## Task
Could you restate the data word for word?

(Scene comparison data)

Content starts

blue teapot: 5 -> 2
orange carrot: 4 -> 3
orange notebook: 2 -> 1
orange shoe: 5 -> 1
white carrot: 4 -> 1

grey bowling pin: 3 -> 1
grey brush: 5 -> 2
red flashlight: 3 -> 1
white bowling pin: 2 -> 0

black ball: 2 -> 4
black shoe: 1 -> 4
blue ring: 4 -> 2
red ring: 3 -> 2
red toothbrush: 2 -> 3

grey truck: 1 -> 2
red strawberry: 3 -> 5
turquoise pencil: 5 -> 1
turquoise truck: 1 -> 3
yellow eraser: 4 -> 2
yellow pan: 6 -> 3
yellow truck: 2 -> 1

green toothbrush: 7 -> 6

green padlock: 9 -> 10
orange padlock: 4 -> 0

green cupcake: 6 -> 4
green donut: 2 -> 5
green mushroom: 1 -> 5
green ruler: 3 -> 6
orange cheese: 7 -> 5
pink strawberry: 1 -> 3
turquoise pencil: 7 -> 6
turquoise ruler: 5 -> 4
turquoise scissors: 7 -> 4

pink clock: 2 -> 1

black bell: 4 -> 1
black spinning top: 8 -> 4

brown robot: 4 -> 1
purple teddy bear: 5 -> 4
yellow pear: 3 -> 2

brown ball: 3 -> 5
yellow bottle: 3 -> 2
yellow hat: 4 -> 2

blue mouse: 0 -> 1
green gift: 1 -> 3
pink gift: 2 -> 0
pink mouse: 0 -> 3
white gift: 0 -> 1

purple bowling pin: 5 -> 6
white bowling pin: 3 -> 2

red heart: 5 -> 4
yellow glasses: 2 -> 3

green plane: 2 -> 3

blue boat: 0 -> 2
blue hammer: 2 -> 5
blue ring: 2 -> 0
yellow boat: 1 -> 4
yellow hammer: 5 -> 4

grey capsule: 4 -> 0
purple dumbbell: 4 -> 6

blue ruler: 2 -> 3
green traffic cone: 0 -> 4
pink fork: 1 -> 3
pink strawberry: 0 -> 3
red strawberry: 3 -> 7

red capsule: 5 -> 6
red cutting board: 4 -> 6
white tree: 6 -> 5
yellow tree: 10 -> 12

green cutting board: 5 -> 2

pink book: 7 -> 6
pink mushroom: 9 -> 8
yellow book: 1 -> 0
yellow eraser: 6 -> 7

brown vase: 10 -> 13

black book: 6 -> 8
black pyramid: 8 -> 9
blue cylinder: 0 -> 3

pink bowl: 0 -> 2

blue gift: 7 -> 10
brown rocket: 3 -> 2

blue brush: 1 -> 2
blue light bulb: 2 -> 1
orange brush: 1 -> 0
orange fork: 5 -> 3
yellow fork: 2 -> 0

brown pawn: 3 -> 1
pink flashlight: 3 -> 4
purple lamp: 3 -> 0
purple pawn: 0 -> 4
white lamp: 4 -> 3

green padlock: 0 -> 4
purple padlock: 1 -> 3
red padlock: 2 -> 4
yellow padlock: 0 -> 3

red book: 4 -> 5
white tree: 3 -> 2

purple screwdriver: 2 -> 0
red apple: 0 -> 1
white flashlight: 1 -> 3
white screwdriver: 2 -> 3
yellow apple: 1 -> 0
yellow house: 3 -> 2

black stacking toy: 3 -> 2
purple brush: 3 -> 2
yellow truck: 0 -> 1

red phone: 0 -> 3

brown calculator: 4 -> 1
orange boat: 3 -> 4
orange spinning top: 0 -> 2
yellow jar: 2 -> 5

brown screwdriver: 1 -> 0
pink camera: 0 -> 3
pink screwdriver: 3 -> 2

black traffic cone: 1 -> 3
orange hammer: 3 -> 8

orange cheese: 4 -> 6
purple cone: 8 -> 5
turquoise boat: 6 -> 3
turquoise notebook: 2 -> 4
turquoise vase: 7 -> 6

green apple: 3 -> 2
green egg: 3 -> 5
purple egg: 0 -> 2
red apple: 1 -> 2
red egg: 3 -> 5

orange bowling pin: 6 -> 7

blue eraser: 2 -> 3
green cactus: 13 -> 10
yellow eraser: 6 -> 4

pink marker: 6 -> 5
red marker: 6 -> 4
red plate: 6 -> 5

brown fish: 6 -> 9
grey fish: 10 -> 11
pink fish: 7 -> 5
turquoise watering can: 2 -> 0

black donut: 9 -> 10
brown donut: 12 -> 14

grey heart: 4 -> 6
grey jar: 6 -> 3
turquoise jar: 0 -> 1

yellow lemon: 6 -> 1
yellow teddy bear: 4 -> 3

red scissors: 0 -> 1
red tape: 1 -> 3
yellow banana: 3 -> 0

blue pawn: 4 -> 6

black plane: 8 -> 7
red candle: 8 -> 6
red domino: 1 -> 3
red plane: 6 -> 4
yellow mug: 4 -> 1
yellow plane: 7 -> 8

Content ends

## Exercise answer
blue teapot: 5 -> 2
orange carrot: 4 -> 3
orange notebook: 2 -> 1
orange shoe: 5 -> 1
white carrot: 4 -> 1

grey bowling pin: 3 -> 1
grey brush: 5 -> 2
red flashlight: 3 -> 1
white bowling pin: 2 -> 0

black ball: 2 -> 4
black shoe: 1 -> 4
blue ring: 4 -> 2
red ring: 3 -> 2
red toothbrush: 2 -> 3

grey truck: 1 -> 2
red strawberry: 3 -> 5
turquoise pencil: 5 -> 1
turquoise truck: 1 -> 3
yellow eraser: 4 -> 2
yellow pan: 6 -> 3
yellow truck: 2 -> 1

green toothbrush: 7 -> 6

green padlock: 9 -> 10
orange padlock: 4 -> 0

green cupcake: 6 -> 4
green donut: 2 -> 5
green mushroom: 1 -> 5
green ruler: 3 -> 6
orange cheese: 7 -> 5
pink strawberry: 1 -> 3
turquoise pencil: 7 -> 6
turquoise ruler: 5 -> 4
turquoise scissors: 7 -> 4

pink clock: 2 -> 1

black bell: 4 -> 1
black spinning top: 8 -> 4

brown robot: 4 -> 1
purple teddy bear: 5 -> 4
yellow pear: 3 -> 2

brown ball: 3 -> 5
yellow bottle: 3 -> 2
yellow hat: 4 -> 2

blue mouse: 0 -> 1
green gift: 1 -> 3
pink gift: 2 -> 0
pink mouse: 0 -> 3
white gift: 0 -> 1

purple bowling pin: 5 -> 6
white bowling pin: 3 -> 2

red heart: 5 -> 4
yellow glasses: 2 -> 3

green plane: 2 -> 3

blue boat: 0 -> 2
blue hammer: 2 -> 5
blue ring: 2 -> 0
yellow boat: 1 -> 4
yellow hammer: 5 -> 4

grey capsule: 4 -> 0
purple dumbbell: 4 -> 6

blue ruler: 2 -> 3
green traffic cone: 0 -> 4
pink fork: 1 -> 3
pink strawberry: 0 -> 3
red strawberry: 3 -> 7

red capsule: 5 -> 6
red cutting board: 4 -> 6
white tree: 6 -> 5
yellow tree: 10 -> 12

green cutting board: 5 -> 2

pink book: 7 -> 6
pink mushroom: 9 -> 8
yellow book: 1 -> 0
yellow eraser: 6 -> 7

brown vase: 10 -> 13

black book: 6 -> 8
black pyramid: 8 -> 9
blue cylinder: 0 -> 3

pink bowl: 0 -> 2

blue gift: 7 -> 10
brown rocket: 3 -> 2

blue brush: 1 -> 2
blue light bulb: 2 -> 1
orange brush: 1 -> 0
orange fork: 5 -> 3
yellow fork: 2 -> 0

brown pawn: 3 -> 1
pink flashlight: 3 -> 4
purple lamp: 3 -> 0
purple pawn: 0 -> 4
white lamp: 4 -> 3

green padlock: 0 -> 4
purple padlock: 1 -> 3
red padlock: 2 -> 4
yellow padlock: 0 -> 3

red book: 4 -> 5
white tree: 3 -> 2

purple screwdriver: 2 -> 0
red apple: 0 -> 1
white flashlight: 1 -> 3
white screwdriver: 2 -> 3
yellow apple: 1 -> 0
yellow house: 3 -> 2

black stacking toy: 3 -> 2
purple brush: 3 -> 2
yellow truck: 0 -> 1

red phone: 0 -> 3

brown calculator: 4 -> 1
orange boat: 3 -> 4
orange spinning top: 0 -> 2
yellow jar: 2 -> 5

brown screwdriver: 1 -> 0
pink camera: 0 -> 3
pink screwdriver: 3 -> 2

black traffic cone: 1 -> 3
orange hammer: 3 -> 8

orange cheese: 4 -> 6
purple cone: 8 -> 5
turquoise boat: 6 -> 3
turquoise notebook: 2 -> 4
turquoise vase: 7 -> 6

green apple: 3 -> 2
green egg: 3 -> 5
purple egg: 0 -> 2
red apple: 1 -> 2
red egg: 3 -> 5

orange bowling pin: 6 -> 7

blue eraser: 2 -> 3
green cactus: 13 -> 10
yellow eraser: 6 -> 4

pink marker: 6 -> 5
red marker: 6 -> 4
red plate: 6 -> 5

brown fish: 6 -> 9
grey fish: 10 -> 11
pink fish: 7 -> 5
turquoise watering can: 2 -> 0

black donut: 9 -> 10
brown donut: 12 -> 14

grey heart: 4 -> 6
grey jar: 6 -> 3
turquoise jar: 0 -> 1

yellow lemon: 6 -> 1
yellow teddy bear: 4 -> 3

red scissors: 0 -> 1
red tape: 1 -> 3
yellow banana: 3 -> 0

blue pawn: 4 -> 6

black plane: 8 -> 7
red candle: 8 -> 6
red domino: 1 -> 3
red plane: 6 -> 4
yellow mug: 4 -> 1
yellow plane: 7 -> 8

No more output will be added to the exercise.